* _Task goal_
Return exactly those lines of the material below that fall between the line holding "blue cylinder: 5 -> 1" and the line holding "red pyramid: 3 -> 1", inclusive.

* _Dataset entries_
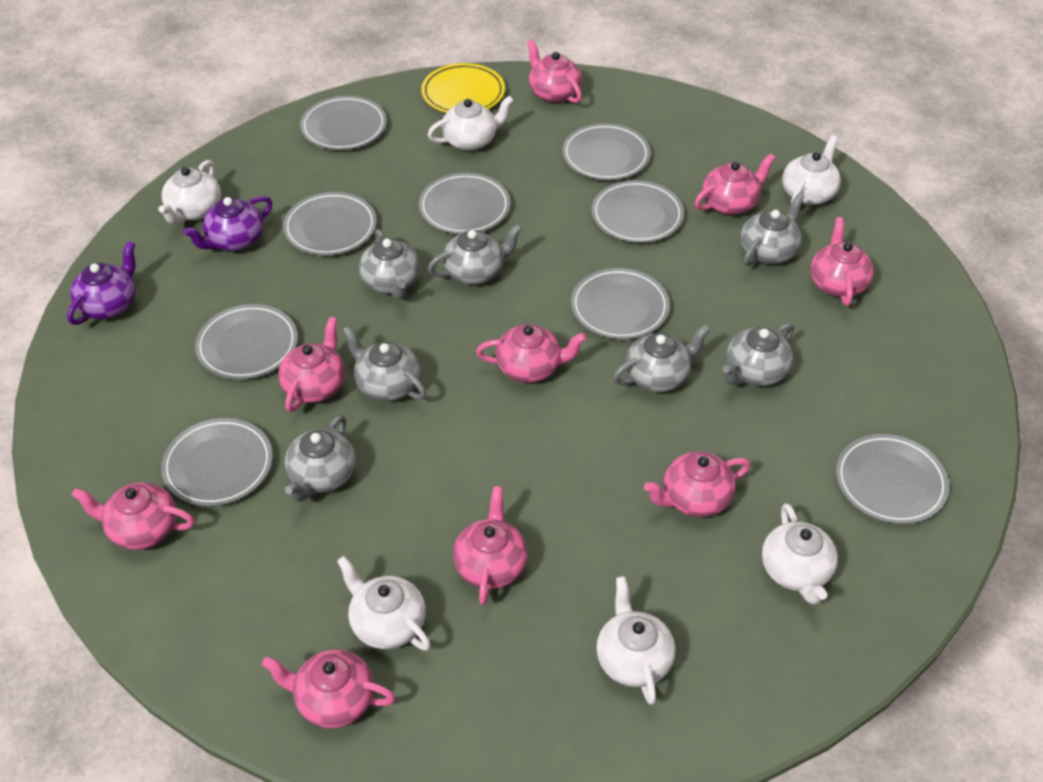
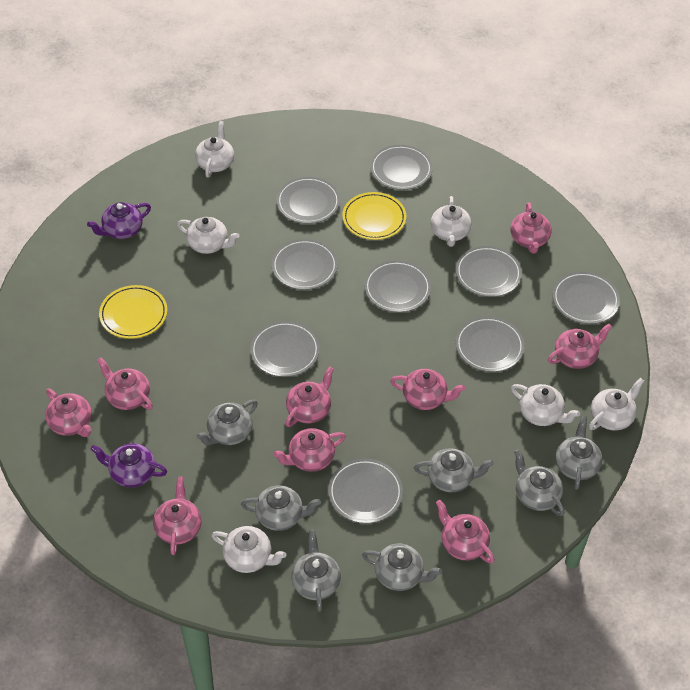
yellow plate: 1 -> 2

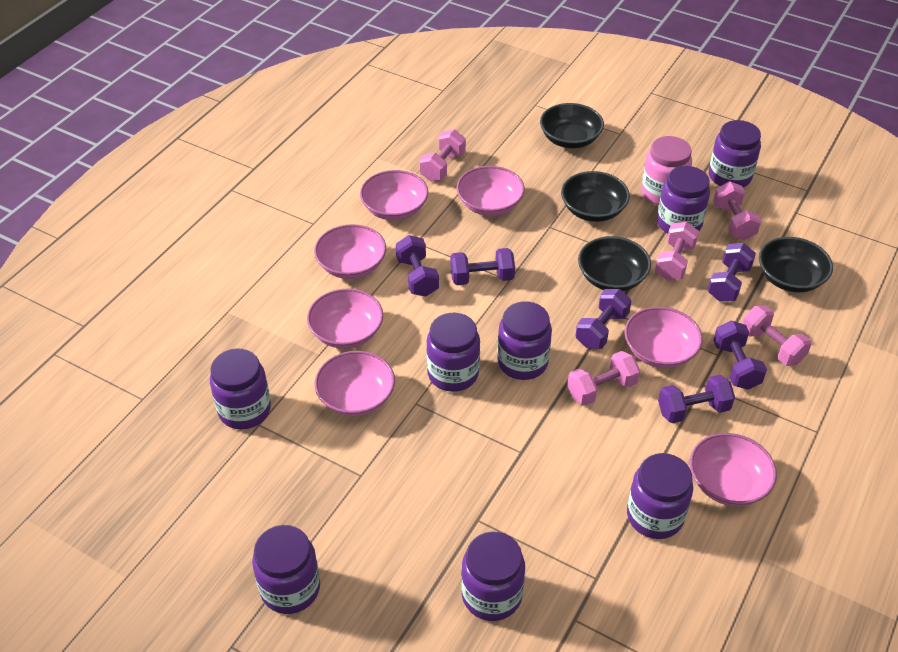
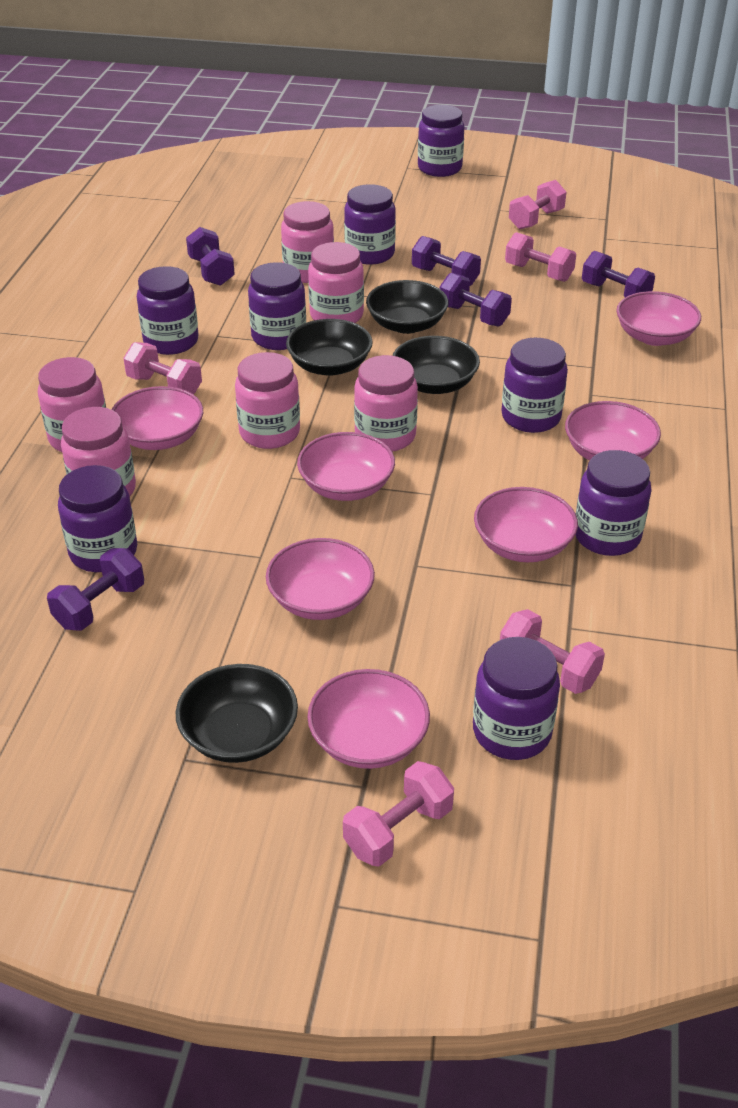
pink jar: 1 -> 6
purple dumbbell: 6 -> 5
---
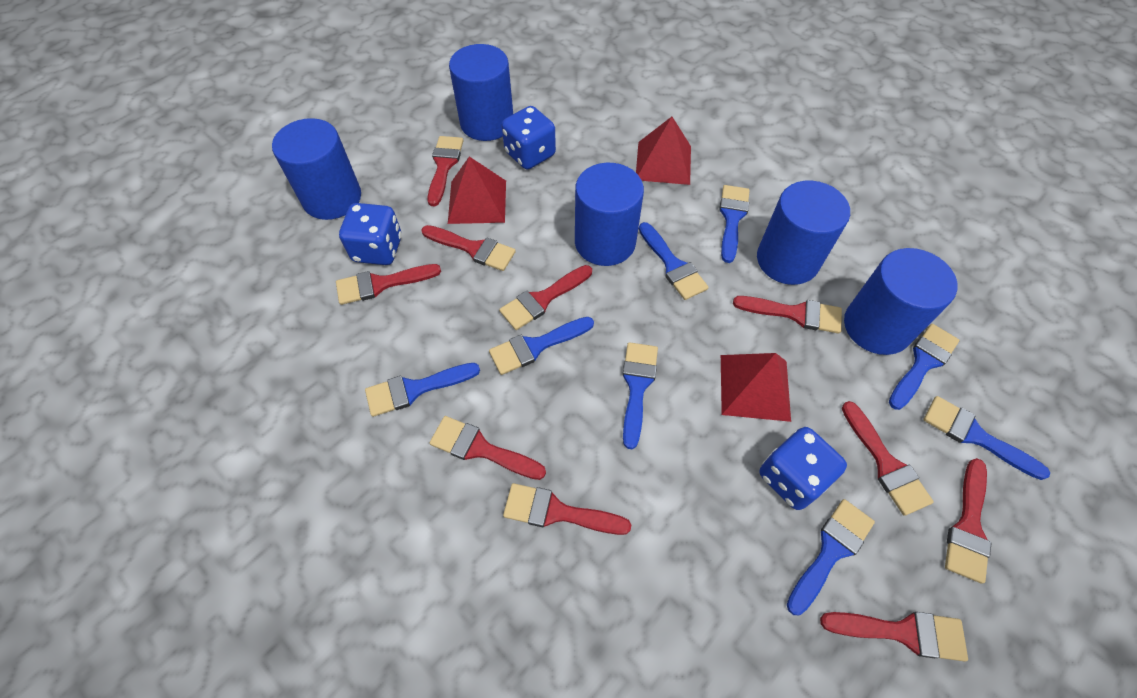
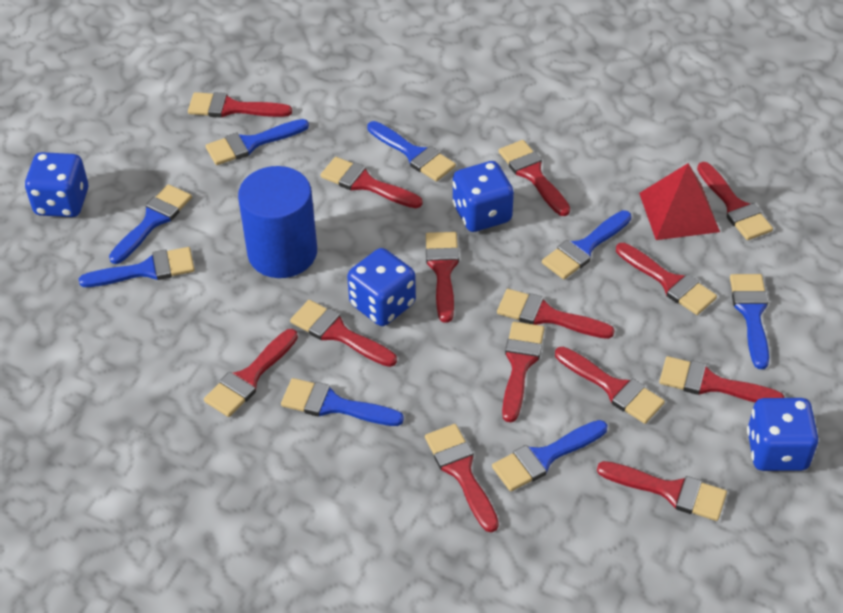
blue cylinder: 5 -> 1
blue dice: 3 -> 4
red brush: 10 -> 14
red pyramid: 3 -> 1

* _Solution for this problem_
blue cylinder: 5 -> 1
blue dice: 3 -> 4
red brush: 10 -> 14
red pyramid: 3 -> 1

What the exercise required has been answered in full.